** START OF Given records **

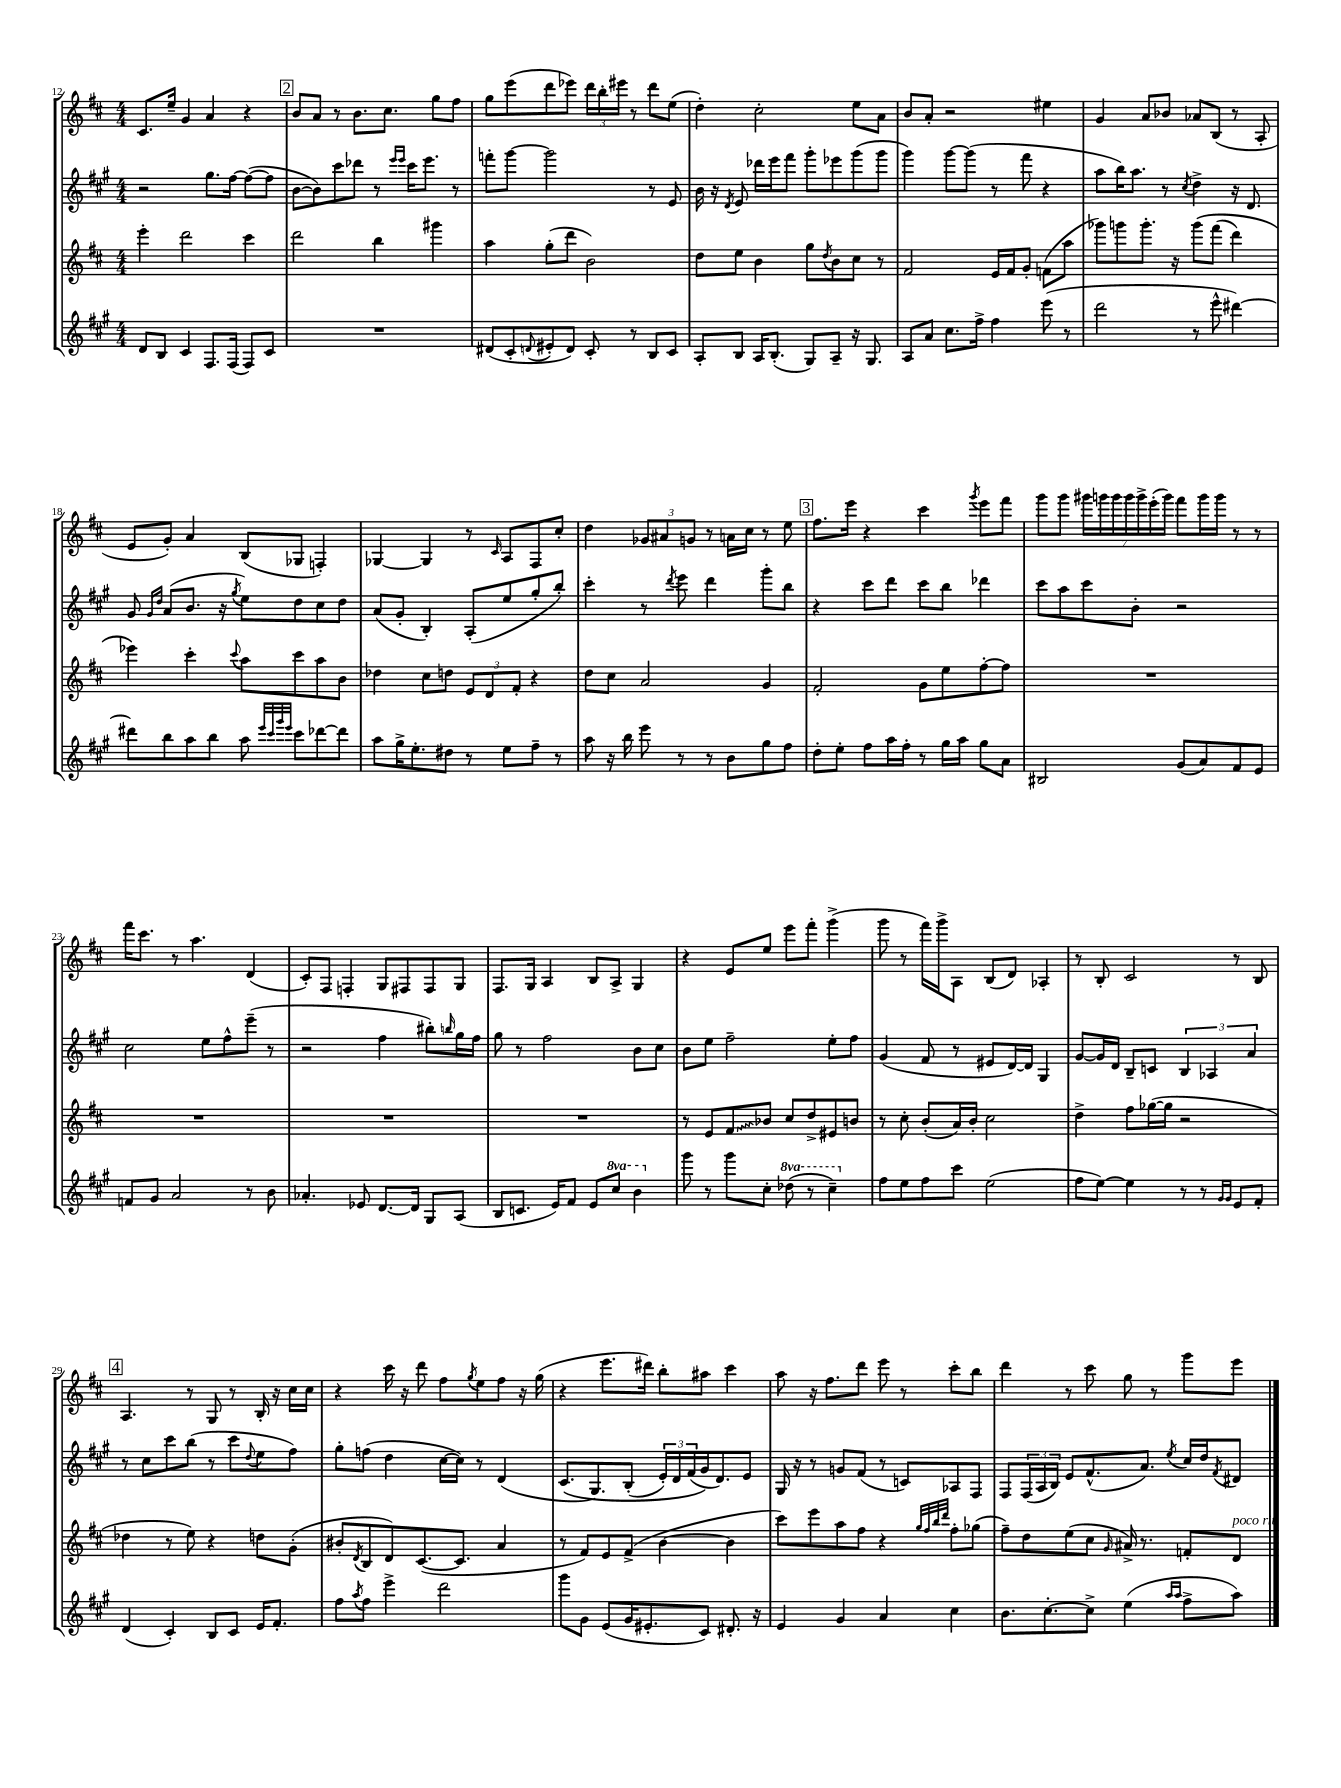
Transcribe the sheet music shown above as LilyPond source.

<<
\new StaffGroup <<
\new Staff = "s0" {
    \clef treble \key d \major \numericTimeSignature \time 4/4
    cis'8. e''16-- g'4 a'4 r4 |
    \mark \markup { \box "2" } b'8 a'8 r8 b'8. cis''8. g''8 fis''8 |
    g''8 e'''8( d'''8 ees'''8) \tuplet 3/2 { d'''16 b''16-. eis'''16 } r8 d'''8 e''8( |
    d''4-.) cis''2-. e''8 a'8 |
    b'8 a'8-. r2 eis''4 |
    g'4 a'8 bes'8 aes'8 b8( r8 a8-. |
    e'8 g'8-.) a'4 b8( ges8 f4-.) |
    ges4~ ges4 r8 \grace { cis'16 } a8 fis8 cis''8-. |
    d''4 \tuplet 3/2 { ges'8 ais'8 g'8 } r8 a'16 cis''16 r8 e''8 |
    \mark \markup { \box "3" } fis''8. e'''16 r4 cis'''4 \acciaccatura { g'''8 } e'''8 fis'''8 |
    g'''8 g'''8 \tuplet 7/4 { gis'''16 g'''16 g'''16 g'''16 g'''16-> e'''16-.( g'''16) } fis'''8 g'''16 g'''16 r8 r8 |
    fis'''16 cis'''8. r8 a''4. d'4( |
    cis'8-.) fis8 f4-. g8 fis8 fis8 g8 |
    fis8. g16 a4 b8 a8-> g4 |
    r4 e'8 e''8 e'''8 fis'''8-. g'''4->( |
    g'''8 r8 fis'''16) g'''16-> a8 b8( d'8) aes4-. |
    r8 b8-. cis'2 r8 b8 |
    \mark \markup { \box "4" } a4. r8 g8 r8 b16-. r16 cis''16 cis''16 |
    r4 cis'''16 r16 d'''8 fis''8 \acciaccatura { g''8 } e''8 fis''8 r16 g''16( |
    r4 e'''8. dis'''16) b''8-. ais''8 cis'''4 |
    a''8 r16 fis''8. d'''8 e'''8 r8 cis'''8-. b''8 |
    d'''4 r8 cis'''8 g''8 r8 g'''8 e'''8 \bar "|." |
}
\new Staff = "s1" {
    \clef treble \key a \major \numericTimeSignature \time 4/4
    r2 gis''8. fis''16~ fis''8~( fis''8 |
    \mark \markup { \box "2" } b'8~ b'8) cis'''8 des'''8 r8 \grace { e'''16 e'''16 } cis'''16 e'''8. r8 |
    f'''8-. gis'''8~ gis'''2 r8 e'8 |
    b'16 r16 \acciaccatura { d'8 } e'8 des'''16 e'''16 fis'''8 gis'''8-. ees'''8 gis'''8( gis'''8 |
    gis'''4) gis'''8~ gis'''8( r8 fis'''8 r4 |
    a''8 b''16) a''8. r8 \acciaccatura { cis''8 } d''4-> r16 d'8. |
    gis'8 \grace { gis'16 d''16 } a'8( b'8. r16 \acciaccatura { gis''8 } e''8) d''8 cis''8 d''8 |
    a'8( gis'8-. b4-.) a8-.( e''8 gis''8-. b''8-.) |
    cis'''4-. r8 \acciaccatura { d'''8 } e'''8 d'''4 gis'''8-. b''8 |
    \mark \markup { \box "3" } r4 cis'''8 d'''8 cis'''8 b''8 des'''4 |
    cis'''8 a''8 cis'''8 b'8-. r2 |
    cis''2 e''8 fis''8-^ e'''8--( r8 |
    r2 fis''4 bis''8-.) \grace { b''16 } gis''16 fis''16 |
    gis''8 r8 fis''2 b'8 cis''8 |
    b'8 e''8 fis''2-- e''8-. fis''8 |
    gis'4( fis'8 r8 eis'8 d'16~) d'16 gis4 |
    gis'8~ gis'16 d'16 b8-- c'8 \tuplet 3/2 { b4 aes4 a'4 } |
    \mark \markup { \box "4" } r8 cis''8 cis'''8 b''8( r8 cis'''8 \appoggiatura { d''8 } e''8 fis''8) |
    gis''8-. f''8( d''4 cis''16~ cis''16) r8 d'4( |
    cis'8.\( gis8.) b8-.( \tuplet 3/2 { e'16-.) d'16 fis'16( } gis'16\) d'8.) e'8 |
    gis16 r16 r8 g'8 fis'8( r8 c'8) aes8 fis8 |
    fis8 \tuplet 3/2 { fis16( a16 b16) } e'8 fis'8.-^( a'8.) \acciaccatura { e''8 } cis''16 d''16 \acciaccatura { fis'8 } dis'8 \bar "|." |
}
\new Staff = "s2" {
    \clef treble \key d \major \numericTimeSignature \time 4/4
    e'''4-. d'''2 cis'''4 |
    \mark \markup { \box "2" } d'''2 b''4 gis'''4 |
    a''4 g''8-.( d'''8 b'2) |
    d''8 e''8 b'4 g''8 \acciaccatura { d''8 } b'8 cis''8 r8 |
    fis'2 e'16 fis'16 g'8-. f'8( a''8 |
    ges'''8) g'''8 g'''8.-. r16 g'''8\( fis'''8( d'''4) |
    ees'''4\) cis'''4-. \appoggiatura { cis'''8 } a''8 cis'''8 a''8 b'8 |
    des''4 cis''8 d''8 \tuplet 3/2 { e'8 d'8 fis'8-. } r4 |
    d''8 cis''8 a'2 g'4 |
    \mark \markup { \box "3" } fis'2-. g'8 e''8 fis''8~-. fis''8 |
    R1 |
    R1 |
    R1 |
    R1 |
    r8 e'8 \once \override Glissando.style = #'zigzag fis'8\glissando bes'8 cis''8 d''8-> eis'8 b'8 |
    r8 cis''8-. b'8-.( a'16) b'16-. cis''2 |
    d''4-> fis''8 ges''16~( ges''16 r2 |
    \mark \markup { \box "4" } des''4 r8 e''8) r4 d''8 g'8-.( |
    bis'8-. \acciaccatura { d'8 } b8 d'8) cis'8.~( cis'8. a'4 |
    r8 fis'8) e'8 fis'8->( b'4~ b'4 |
    cis'''8) e'''8 a''8 fis''8 r4 \grace { g''32 fis''32 b''32 d'''32 } fis''8-. ges''8( |
    fis''8--) d''8 e''8( cis''8 \grace { g'16 } ais'16->) r8. f'8-. d'8^\markup { \italic "poco rit." } \bar "|." |
}
\new Staff = "s3" {
    \clef treble \key a \major \numericTimeSignature \time 4/4 \set Staff.ottavationMarkups = #ottavation-simple-ordinals
    d'8 b8 cis'4 fis8. fis16( fis8) cis'8 |
    \mark \markup { \box "2" } R1 |
    dis'8( cis'8-. \appoggiatura { d'8 } eis'8-. d'8) cis'8-. r8 b8 cis'8 |
    a8-. b8 a16 b8.-.( gis8) a8-- r16 gis8. |
    a8 a'8 cis''8. fis''16-> fis''4 e'''8( r8 |
    d'''2 r8 e'''8-^ dis'''4~) |
    dis'''8 b''8 a''8 b''8 a''8 \grace { e'''32 cis'''32 gis'''32 e'''32 } cis'''8 des'''8~ des'''8 |
    a''8 gis''16-> e''8.-. dis''8 r8 e''8 fis''8-- r8 |
    a''8 r16 b''16 e'''8 r8 r8 b'8 gis''8 fis''8 |
    \mark \markup { \box "3" } d''8-. e''8-. fis''8 a''16 fis''16-. r8 gis''16 a''16 gis''8 a'8 |
    bis2 gis'8( a'8) fis'8 e'8 |
    f'8 gis'8 a'2 r8 b'8 |
    aes'4.-. ees'8 d'8.~ d'16 gis8 a8( |
    b8 c'8. e'16) fis'8 e'8 \ottava #1 cis'''8 b''4 \ottava #0 |
    gis'''8 r8 gis'''8 cis''8-. \ottava #1 des'''8( r8 cis'''4--) \ottava #0 |
    fis''8 e''8 fis''8 cis'''8 e''2( |
    fis''8 e''8~) e''4 r8 r8 \grace { gis'16 gis'16 } e'8 fis'8-. |
    \mark \markup { \box "4" } d'4( cis'4-.) b8 cis'8 e'16 fis'8.-. |
    fis''8 \acciaccatura { a''8 } fis''8 e'''4-> d'''2 |
    gis'''8 gis'8 e'8( gis'16 eis'8.-. cis'8) dis'8.-. r16 |
    e'4 gis'4 a'4 cis''4 |
    b'8. cis''8.~-. cis''8-> e''4( \grace { a''16 a''16 } fis''8-> a''8) \bar "|." |
}
>>
>>
\layout { \context { \Score currentBarNumber = #12 } }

** END OF Given records **

### Aim of the exercise
List every line of the records above that contains the string "tuplet".

### Full answer
    g''8 e'''8( d'''8 ees'''8) \tuplet 3/2 { d'''16 b''16-. eis'''16 } r8 d'''8 e''8( |
    d''4 \tuplet 3/2 { ges'8 ais'8 g'8 } r8 a'16 cis''16 r8 e''8 |
    g'''8 g'''8 \tuplet 7/4 { gis'''16 g'''16 g'''16 g'''16 g'''16-> e'''16-.( g'''16) } fis'''8 g'''16 g'''16 r8 r8 |
    gis'8~ gis'16 d'16 b8-- c'8 \tuplet 3/2 { b4 aes4 a'4 } |
    cis'8.\( gis8.) b8-.( \tuplet 3/2 { e'16-.) d'16 fis'16( } gis'16\) d'8.) e'8 |
    fis8 \tuplet 3/2 { fis16( a16 b16) } e'8 fis'8.-^( a'8.) \acciaccatura { e''8 } cis''16 d''16 \acciaccatura { fis'8 } dis'8 \bar "|." |
    des''4 cis''8 d''8 \tuplet 3/2 { e'8 d'8 fis'8-. } r4 |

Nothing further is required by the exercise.